What the task requires: Nothing should change. Output the data exactly.
•••••
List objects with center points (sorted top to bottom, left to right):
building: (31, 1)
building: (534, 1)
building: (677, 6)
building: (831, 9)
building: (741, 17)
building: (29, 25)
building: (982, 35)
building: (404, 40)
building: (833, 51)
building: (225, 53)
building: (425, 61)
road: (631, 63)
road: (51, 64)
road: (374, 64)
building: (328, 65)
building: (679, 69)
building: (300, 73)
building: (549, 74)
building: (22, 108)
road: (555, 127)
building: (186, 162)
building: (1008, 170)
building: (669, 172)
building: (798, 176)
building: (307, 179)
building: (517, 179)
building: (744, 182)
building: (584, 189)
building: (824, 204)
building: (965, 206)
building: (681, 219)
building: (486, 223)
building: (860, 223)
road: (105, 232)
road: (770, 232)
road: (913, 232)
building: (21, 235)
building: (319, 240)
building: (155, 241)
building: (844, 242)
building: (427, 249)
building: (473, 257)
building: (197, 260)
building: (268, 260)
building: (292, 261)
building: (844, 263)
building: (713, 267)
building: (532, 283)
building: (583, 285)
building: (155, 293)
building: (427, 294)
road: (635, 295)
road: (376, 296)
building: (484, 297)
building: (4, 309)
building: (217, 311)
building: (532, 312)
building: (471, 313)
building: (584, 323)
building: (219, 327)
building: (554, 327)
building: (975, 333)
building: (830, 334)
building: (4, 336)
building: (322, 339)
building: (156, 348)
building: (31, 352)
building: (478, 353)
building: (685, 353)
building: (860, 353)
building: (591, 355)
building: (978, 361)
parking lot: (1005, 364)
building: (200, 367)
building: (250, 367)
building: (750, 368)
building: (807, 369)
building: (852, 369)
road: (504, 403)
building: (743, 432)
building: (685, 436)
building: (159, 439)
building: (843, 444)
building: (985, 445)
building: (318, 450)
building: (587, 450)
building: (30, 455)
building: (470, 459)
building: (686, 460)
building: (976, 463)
•••••
Exercise response:
List objects with center points (sorted top to bottom, left to right):
building: (31, 1)
building: (534, 1)
building: (677, 6)
building: (831, 9)
building: (741, 17)
building: (29, 25)
building: (982, 35)
building: (404, 40)
building: (833, 51)
building: (225, 53)
building: (425, 61)
road: (631, 63)
road: (51, 64)
road: (374, 64)
building: (328, 65)
building: (679, 69)
building: (300, 73)
building: (549, 74)
building: (22, 108)
road: (555, 127)
building: (186, 162)
building: (1008, 170)
building: (669, 172)
building: (798, 176)
building: (307, 179)
building: (517, 179)
building: (744, 182)
building: (584, 189)
building: (824, 204)
building: (965, 206)
building: (681, 219)
building: (486, 223)
building: (860, 223)
road: (105, 232)
road: (770, 232)
road: (913, 232)
building: (21, 235)
building: (319, 240)
building: (155, 241)
building: (844, 242)
building: (427, 249)
building: (473, 257)
building: (197, 260)
building: (268, 260)
building: (292, 261)
building: (844, 263)
building: (713, 267)
building: (532, 283)
building: (583, 285)
building: (155, 293)
building: (427, 294)
road: (635, 295)
road: (376, 296)
building: (484, 297)
building: (4, 309)
building: (217, 311)
building: (532, 312)
building: (471, 313)
building: (584, 323)
building: (219, 327)
building: (554, 327)
building: (975, 333)
building: (830, 334)
building: (4, 336)
building: (322, 339)
building: (156, 348)
building: (31, 352)
building: (478, 353)
building: (685, 353)
building: (860, 353)
building: (591, 355)
building: (978, 361)
parking lot: (1005, 364)
building: (200, 367)
building: (250, 367)
building: (750, 368)
building: (807, 369)
building: (852, 369)
road: (504, 403)
building: (743, 432)
building: (685, 436)
building: (159, 439)
building: (843, 444)
building: (985, 445)
building: (318, 450)
building: (587, 450)
building: (30, 455)
building: (470, 459)
building: (686, 460)
building: (976, 463)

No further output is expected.